> **INPUT FOR THIS TASK**

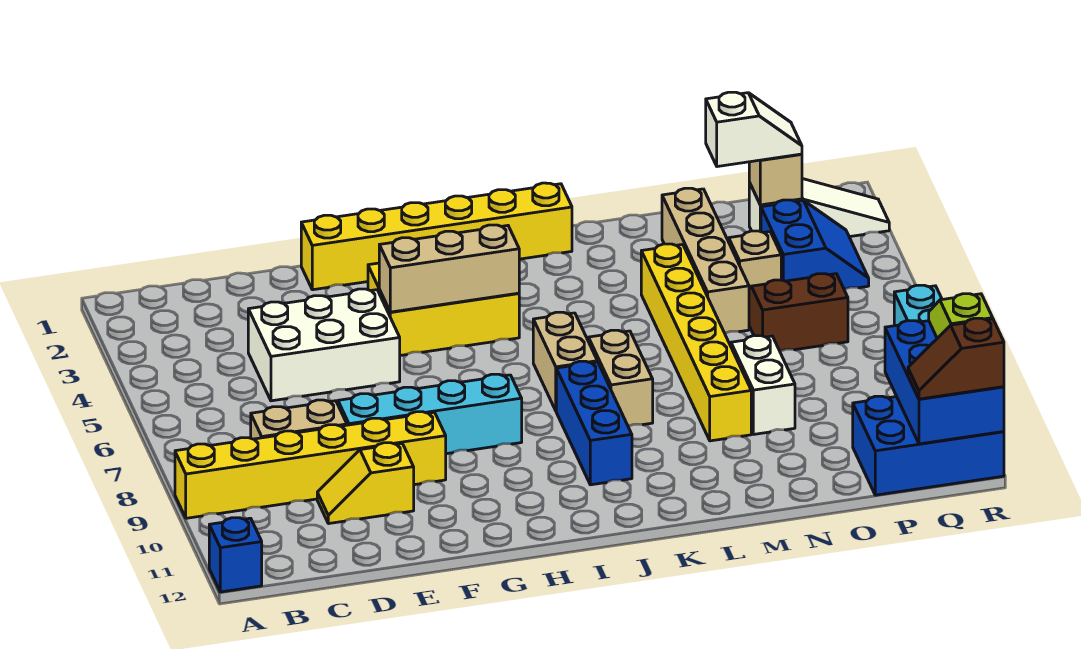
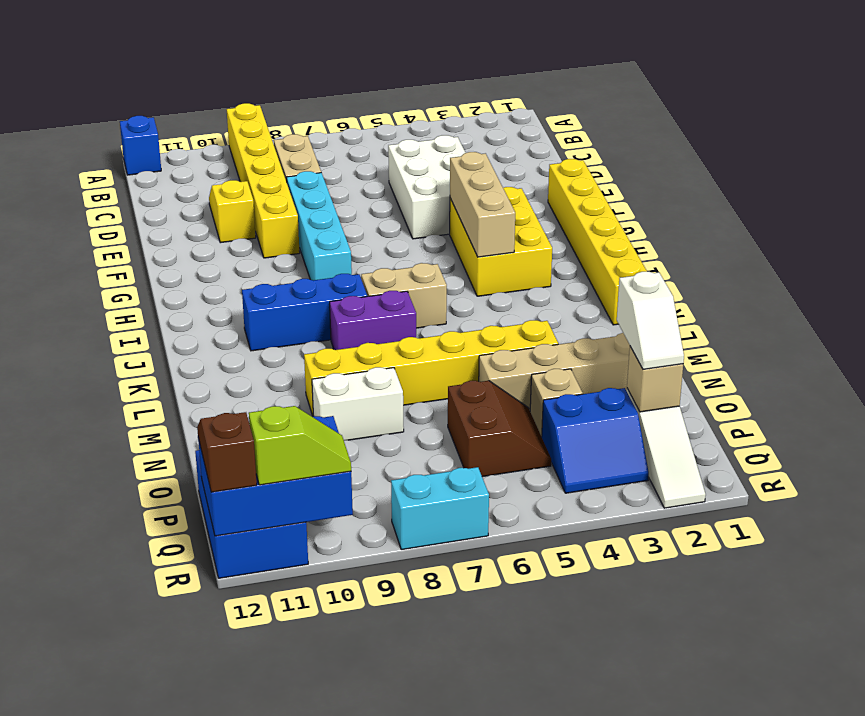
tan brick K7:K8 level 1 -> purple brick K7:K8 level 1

==

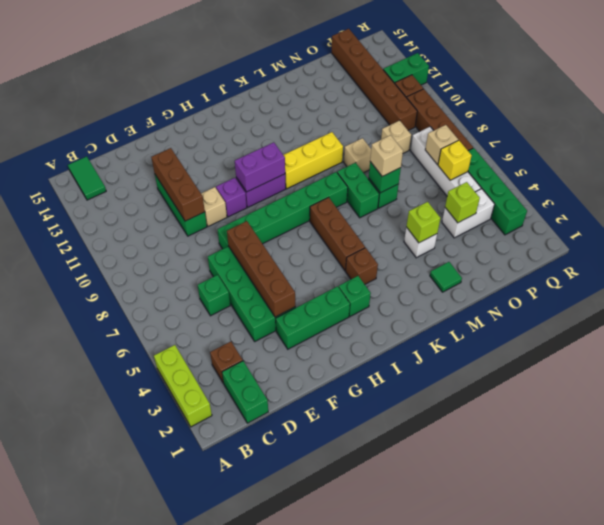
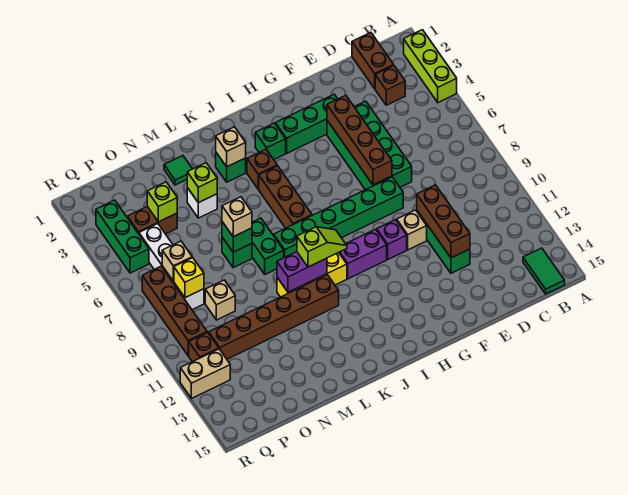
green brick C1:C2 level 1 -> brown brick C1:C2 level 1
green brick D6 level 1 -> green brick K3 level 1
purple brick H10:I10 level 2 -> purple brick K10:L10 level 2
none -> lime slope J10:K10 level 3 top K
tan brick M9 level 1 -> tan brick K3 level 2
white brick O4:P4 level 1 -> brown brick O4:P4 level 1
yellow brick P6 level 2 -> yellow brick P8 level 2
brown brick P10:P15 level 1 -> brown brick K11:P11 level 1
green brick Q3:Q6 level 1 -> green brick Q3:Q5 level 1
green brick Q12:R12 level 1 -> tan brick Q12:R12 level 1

* * *

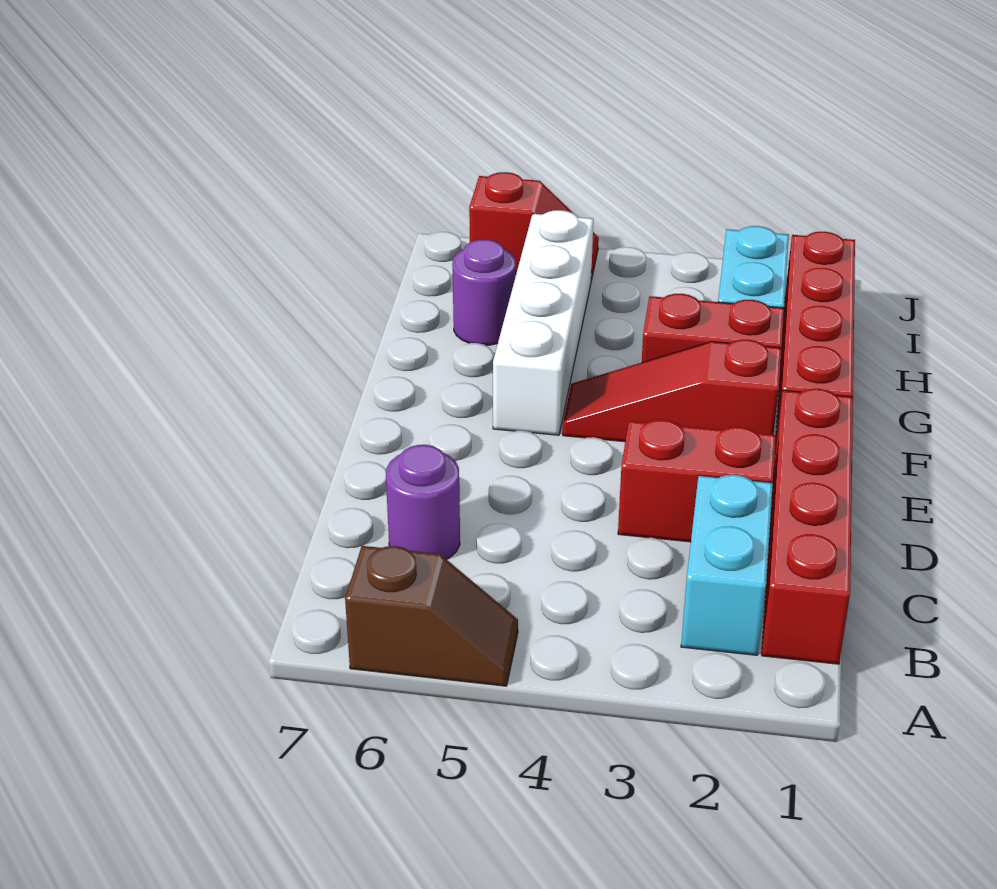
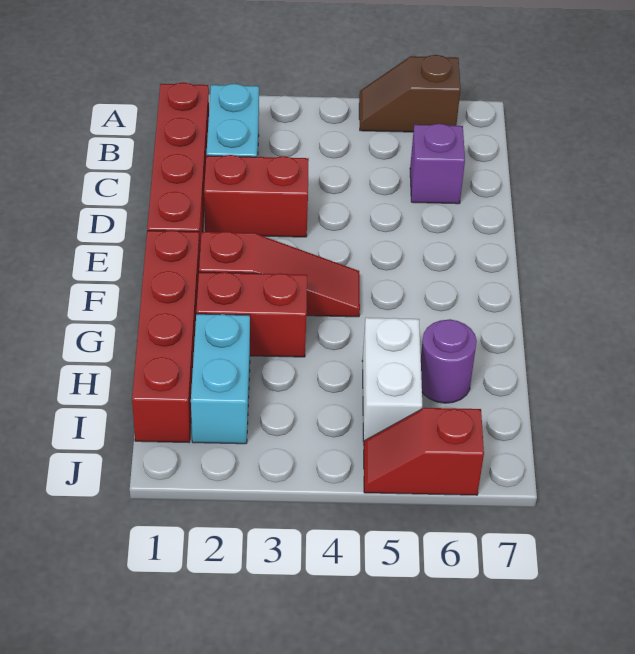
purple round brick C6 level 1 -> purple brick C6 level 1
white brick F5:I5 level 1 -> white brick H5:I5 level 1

> **PROMPT**
In the listing above, locate the line containing "yellow brick P6" and the line containing "green brick Q12:R12". Extract those two lines and every line between them, exactly as written, and only those.

> **EXERCISE RESPONSE**
yellow brick P6 level 2 -> yellow brick P8 level 2
brown brick P10:P15 level 1 -> brown brick K11:P11 level 1
green brick Q3:Q6 level 1 -> green brick Q3:Q5 level 1
green brick Q12:R12 level 1 -> tan brick Q12:R12 level 1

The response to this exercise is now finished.